Only the lines from the top of the data through the one with "swapped: grey robot" are to be written out, each exactly as it stands.

(Saved data entries)

===

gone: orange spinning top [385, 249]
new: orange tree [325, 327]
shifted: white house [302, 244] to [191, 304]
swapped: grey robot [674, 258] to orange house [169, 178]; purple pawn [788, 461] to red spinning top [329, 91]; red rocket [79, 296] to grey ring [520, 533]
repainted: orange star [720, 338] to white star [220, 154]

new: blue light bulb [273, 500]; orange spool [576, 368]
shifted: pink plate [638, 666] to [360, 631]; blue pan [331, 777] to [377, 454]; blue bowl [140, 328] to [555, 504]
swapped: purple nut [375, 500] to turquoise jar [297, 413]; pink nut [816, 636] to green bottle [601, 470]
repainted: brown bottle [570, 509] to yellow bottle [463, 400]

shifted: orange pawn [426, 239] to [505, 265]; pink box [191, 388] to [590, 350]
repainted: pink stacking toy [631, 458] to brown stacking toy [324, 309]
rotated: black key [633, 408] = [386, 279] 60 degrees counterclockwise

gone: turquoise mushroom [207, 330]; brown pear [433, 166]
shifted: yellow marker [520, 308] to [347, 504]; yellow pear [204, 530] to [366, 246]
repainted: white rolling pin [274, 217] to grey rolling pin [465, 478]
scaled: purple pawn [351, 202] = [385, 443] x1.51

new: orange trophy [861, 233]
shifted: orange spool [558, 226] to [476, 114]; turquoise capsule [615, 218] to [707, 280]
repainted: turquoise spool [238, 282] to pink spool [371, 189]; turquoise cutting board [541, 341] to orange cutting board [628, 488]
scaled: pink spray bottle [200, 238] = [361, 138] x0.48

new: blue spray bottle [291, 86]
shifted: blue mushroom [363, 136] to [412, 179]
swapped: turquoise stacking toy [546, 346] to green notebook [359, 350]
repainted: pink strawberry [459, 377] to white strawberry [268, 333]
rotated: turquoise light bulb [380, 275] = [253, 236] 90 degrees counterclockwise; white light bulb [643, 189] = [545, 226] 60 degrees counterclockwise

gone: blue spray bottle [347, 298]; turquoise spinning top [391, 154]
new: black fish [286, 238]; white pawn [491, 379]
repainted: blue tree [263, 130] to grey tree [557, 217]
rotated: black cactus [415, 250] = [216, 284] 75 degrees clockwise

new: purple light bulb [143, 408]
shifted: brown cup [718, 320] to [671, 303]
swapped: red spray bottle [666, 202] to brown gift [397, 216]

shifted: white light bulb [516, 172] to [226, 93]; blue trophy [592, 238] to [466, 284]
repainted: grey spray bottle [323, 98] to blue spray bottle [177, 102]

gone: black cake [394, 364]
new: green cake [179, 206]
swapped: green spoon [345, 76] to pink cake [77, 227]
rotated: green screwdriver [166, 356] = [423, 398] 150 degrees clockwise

===

> Exercise solution:
gone: orange spinning top [385, 249]
new: orange tree [325, 327]
shifted: white house [302, 244] to [191, 304]
swapped: grey robot [674, 258] to orange house [169, 178]; purple pawn [788, 461] to red spinning top [329, 91]; red rocket [79, 296] to grey ring [520, 533]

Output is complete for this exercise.